___ Extracted material

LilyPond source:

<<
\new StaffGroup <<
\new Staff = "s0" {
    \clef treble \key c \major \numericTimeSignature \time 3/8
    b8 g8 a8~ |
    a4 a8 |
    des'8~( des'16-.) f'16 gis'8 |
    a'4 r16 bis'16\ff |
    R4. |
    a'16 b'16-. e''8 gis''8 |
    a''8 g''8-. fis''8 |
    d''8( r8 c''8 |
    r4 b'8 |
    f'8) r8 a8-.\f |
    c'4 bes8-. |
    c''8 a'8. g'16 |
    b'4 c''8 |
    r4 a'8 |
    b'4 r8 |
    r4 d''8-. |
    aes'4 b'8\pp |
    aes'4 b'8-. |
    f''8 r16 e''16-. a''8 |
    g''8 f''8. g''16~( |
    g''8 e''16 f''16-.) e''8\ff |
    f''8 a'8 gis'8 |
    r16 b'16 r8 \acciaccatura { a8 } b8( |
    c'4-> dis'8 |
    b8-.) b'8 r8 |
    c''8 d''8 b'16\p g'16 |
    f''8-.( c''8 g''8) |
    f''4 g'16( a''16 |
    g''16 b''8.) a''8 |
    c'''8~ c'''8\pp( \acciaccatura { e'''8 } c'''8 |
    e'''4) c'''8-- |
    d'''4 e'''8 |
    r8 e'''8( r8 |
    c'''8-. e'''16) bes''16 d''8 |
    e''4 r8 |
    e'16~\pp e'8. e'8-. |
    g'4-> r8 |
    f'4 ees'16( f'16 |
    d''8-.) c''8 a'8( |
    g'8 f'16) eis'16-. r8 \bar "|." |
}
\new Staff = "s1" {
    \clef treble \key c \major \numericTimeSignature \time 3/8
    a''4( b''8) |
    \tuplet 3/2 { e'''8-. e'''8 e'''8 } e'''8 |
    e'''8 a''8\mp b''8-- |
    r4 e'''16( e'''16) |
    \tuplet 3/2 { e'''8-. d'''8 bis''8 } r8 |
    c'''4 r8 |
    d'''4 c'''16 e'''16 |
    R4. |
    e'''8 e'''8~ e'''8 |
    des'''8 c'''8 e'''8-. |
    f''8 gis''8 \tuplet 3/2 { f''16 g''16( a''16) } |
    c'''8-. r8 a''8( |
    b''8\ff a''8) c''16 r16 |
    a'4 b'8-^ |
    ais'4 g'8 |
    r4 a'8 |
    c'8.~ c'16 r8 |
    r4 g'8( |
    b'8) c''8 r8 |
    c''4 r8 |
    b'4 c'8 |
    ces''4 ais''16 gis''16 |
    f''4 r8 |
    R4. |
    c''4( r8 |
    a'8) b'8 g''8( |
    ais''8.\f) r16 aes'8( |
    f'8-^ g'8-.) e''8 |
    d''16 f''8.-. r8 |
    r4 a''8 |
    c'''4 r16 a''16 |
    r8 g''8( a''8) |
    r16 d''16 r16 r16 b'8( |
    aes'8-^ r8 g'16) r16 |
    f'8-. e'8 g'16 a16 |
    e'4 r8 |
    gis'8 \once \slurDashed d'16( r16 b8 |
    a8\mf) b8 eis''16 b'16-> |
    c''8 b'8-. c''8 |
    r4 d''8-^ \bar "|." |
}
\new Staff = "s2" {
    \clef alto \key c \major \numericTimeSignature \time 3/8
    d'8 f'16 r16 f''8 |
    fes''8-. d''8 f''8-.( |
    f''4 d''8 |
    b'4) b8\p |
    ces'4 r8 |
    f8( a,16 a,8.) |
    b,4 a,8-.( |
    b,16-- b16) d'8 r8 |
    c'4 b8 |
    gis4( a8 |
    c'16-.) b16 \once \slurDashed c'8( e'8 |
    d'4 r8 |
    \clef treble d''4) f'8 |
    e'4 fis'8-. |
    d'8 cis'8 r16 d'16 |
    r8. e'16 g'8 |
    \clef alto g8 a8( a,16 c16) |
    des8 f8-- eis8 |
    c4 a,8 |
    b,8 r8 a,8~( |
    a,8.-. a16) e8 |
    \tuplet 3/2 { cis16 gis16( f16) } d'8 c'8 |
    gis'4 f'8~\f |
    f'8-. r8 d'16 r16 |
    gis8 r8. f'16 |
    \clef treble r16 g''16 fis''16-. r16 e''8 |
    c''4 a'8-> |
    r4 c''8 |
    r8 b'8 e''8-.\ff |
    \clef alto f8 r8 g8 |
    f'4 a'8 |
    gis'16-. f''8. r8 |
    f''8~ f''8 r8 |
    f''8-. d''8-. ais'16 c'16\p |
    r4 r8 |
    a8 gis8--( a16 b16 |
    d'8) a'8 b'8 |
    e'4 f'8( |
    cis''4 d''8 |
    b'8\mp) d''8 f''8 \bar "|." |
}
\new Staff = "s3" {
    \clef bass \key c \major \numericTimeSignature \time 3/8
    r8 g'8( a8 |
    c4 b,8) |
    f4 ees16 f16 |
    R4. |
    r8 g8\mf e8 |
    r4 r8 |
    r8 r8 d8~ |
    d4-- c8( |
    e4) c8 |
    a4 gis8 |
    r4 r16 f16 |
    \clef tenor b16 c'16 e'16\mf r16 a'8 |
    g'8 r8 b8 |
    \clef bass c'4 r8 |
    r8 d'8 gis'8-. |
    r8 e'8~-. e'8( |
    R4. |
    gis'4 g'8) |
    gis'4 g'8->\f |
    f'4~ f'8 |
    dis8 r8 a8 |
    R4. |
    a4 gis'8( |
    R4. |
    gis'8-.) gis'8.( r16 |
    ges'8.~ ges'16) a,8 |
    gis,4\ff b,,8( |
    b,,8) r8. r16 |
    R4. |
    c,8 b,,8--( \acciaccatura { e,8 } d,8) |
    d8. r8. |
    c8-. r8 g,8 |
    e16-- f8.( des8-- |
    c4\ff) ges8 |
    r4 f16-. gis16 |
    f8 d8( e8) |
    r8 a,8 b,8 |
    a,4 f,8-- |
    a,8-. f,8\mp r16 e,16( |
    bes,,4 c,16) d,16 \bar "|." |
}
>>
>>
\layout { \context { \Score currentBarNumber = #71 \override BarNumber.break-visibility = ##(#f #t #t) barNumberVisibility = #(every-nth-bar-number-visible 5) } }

______

#### What this task involves
Pick out every line of the records above that contains the string "bass". Treat case as significant.

#### Exercise output
    \clef bass \key c \major \numericTimeSignature \time 3/8
    \clef bass c'4 r8 |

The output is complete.